Data for this exercise Block Start
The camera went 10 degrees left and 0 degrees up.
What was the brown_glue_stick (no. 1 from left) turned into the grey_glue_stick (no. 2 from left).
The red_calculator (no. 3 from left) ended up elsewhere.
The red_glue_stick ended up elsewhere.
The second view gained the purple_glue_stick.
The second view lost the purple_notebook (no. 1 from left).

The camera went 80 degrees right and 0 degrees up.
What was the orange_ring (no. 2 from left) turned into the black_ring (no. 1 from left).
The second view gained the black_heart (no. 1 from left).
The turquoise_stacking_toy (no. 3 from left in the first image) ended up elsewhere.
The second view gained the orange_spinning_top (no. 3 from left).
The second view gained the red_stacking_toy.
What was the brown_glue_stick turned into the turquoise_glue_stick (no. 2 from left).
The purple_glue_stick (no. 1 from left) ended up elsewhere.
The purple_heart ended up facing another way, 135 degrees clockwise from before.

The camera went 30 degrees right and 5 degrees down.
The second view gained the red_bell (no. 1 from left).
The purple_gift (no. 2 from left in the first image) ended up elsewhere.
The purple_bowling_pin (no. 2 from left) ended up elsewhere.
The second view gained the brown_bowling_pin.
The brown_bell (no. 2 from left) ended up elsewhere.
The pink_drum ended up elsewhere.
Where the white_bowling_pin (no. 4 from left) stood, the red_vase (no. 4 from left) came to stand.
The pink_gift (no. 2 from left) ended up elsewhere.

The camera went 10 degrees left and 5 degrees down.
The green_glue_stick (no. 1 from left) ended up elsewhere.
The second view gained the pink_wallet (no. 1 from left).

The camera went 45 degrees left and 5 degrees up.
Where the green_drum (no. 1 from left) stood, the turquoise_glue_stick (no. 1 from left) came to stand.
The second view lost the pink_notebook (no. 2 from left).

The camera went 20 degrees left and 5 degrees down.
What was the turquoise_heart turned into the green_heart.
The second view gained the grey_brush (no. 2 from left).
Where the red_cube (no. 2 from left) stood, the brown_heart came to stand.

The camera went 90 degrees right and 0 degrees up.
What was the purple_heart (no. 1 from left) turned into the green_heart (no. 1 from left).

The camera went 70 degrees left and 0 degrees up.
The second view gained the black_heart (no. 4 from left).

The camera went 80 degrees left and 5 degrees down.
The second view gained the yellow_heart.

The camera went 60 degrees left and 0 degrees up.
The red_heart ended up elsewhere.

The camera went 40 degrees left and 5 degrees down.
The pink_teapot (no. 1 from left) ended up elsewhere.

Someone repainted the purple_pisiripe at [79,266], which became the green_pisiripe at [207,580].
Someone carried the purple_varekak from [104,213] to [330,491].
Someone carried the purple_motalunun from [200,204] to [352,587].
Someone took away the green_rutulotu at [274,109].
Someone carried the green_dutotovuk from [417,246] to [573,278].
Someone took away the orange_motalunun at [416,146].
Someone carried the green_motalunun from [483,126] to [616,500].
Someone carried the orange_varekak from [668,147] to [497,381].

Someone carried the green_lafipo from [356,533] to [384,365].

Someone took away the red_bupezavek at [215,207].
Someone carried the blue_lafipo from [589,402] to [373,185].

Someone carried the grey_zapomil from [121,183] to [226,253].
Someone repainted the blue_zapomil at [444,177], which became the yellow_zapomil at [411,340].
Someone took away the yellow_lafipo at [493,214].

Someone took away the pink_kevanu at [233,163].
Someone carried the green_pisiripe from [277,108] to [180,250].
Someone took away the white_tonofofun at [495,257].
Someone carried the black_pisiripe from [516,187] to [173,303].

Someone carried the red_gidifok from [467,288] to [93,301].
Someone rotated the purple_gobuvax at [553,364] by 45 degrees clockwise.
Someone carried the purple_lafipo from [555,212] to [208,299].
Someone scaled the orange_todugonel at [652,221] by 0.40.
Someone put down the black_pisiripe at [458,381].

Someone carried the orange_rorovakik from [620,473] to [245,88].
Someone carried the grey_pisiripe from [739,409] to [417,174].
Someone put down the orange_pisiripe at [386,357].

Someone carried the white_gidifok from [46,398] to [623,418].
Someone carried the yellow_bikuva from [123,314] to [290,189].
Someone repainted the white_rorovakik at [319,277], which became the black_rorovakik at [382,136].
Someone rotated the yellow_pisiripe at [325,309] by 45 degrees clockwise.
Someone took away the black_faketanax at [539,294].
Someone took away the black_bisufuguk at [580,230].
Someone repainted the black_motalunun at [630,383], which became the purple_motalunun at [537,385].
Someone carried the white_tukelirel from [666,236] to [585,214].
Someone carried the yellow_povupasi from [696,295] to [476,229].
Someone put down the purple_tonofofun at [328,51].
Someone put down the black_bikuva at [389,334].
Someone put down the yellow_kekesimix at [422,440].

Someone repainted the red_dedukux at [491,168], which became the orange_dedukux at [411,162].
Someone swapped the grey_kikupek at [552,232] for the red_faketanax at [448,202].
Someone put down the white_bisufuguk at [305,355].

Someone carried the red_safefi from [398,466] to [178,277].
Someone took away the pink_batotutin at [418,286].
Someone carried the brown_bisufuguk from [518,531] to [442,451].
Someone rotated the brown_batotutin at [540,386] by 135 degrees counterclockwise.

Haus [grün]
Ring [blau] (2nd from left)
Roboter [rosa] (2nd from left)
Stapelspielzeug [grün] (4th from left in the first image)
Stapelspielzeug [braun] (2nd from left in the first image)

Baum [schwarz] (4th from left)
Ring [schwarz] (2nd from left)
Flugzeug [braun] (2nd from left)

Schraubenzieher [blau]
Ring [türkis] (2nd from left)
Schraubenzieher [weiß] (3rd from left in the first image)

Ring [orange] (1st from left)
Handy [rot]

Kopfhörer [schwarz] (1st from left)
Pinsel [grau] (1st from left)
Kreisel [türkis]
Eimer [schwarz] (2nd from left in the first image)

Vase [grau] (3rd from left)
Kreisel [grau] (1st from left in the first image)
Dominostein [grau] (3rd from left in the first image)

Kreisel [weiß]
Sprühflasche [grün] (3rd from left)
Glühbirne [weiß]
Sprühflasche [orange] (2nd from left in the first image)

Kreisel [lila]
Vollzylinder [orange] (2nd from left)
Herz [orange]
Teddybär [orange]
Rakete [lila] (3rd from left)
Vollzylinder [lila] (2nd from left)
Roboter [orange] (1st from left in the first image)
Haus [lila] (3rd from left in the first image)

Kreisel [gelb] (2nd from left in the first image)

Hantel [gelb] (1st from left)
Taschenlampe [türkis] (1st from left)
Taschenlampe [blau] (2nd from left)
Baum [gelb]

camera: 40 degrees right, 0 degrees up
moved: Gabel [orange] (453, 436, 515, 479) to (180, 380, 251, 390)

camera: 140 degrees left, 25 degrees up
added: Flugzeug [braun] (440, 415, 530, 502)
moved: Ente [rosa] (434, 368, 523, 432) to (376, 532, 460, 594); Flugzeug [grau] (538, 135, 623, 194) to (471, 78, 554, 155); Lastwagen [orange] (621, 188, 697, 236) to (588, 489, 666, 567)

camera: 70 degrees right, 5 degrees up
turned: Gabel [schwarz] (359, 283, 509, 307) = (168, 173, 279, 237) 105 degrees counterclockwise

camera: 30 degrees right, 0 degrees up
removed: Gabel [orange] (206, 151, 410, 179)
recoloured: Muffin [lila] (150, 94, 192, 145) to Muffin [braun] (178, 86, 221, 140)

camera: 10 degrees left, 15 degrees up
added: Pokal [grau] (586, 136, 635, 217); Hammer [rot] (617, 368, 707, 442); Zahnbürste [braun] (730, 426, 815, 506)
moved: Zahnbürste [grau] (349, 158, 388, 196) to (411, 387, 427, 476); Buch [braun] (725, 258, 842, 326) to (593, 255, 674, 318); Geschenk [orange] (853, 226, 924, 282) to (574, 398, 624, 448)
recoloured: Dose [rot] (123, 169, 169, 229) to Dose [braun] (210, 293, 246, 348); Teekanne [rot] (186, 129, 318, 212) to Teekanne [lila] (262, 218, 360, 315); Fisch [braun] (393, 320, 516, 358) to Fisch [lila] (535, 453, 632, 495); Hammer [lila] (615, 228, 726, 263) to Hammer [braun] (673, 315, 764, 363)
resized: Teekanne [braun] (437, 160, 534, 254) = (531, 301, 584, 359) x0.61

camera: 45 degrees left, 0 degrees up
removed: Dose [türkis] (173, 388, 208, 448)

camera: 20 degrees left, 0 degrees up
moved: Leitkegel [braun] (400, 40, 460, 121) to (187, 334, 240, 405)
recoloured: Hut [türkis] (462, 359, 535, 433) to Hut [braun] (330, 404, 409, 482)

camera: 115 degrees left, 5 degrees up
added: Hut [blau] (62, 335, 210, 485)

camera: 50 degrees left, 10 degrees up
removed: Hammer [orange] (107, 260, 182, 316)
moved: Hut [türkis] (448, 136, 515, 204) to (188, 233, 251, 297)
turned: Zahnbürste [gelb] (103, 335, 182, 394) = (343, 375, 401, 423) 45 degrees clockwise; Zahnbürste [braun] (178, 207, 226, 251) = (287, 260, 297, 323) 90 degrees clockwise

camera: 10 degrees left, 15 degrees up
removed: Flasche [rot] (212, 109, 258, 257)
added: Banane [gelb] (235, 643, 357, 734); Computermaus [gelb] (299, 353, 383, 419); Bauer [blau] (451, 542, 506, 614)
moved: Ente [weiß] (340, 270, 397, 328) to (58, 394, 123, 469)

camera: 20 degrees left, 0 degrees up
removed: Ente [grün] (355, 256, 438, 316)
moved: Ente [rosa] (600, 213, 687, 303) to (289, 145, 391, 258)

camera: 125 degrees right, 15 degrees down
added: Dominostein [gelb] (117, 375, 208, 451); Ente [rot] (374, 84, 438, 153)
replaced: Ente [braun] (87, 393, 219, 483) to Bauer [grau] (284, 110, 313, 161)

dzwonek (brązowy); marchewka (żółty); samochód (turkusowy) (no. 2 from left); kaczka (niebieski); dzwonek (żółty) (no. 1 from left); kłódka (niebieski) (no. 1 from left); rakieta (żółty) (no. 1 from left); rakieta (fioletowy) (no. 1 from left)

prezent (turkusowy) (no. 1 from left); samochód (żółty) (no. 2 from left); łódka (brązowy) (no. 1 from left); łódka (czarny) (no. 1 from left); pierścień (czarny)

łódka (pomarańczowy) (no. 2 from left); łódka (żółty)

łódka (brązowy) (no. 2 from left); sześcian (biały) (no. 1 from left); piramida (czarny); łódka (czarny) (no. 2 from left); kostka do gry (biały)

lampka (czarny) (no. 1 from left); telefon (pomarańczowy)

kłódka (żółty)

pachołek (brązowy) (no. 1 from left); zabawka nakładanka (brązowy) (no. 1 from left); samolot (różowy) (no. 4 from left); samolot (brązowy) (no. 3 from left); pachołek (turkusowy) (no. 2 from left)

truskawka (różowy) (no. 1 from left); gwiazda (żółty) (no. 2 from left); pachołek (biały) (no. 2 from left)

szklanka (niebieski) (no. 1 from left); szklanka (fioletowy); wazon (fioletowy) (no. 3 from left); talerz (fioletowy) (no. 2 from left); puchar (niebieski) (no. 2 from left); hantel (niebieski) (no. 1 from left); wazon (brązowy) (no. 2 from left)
Data for this exercise Block End
Your task >> Give back the opening line of the records above and every line after it, up to and including the one with "The second view gained the purple_glue_stick.", unchanged.

Response area >>
The camera went 10 degrees left and 0 degrees up.
What was the brown_glue_stick (no. 1 from left) turned into the grey_glue_stick (no. 2 from left).
The red_calculator (no. 3 from left) ended up elsewhere.
The red_glue_stick ended up elsewhere.
The second view gained the purple_glue_stick.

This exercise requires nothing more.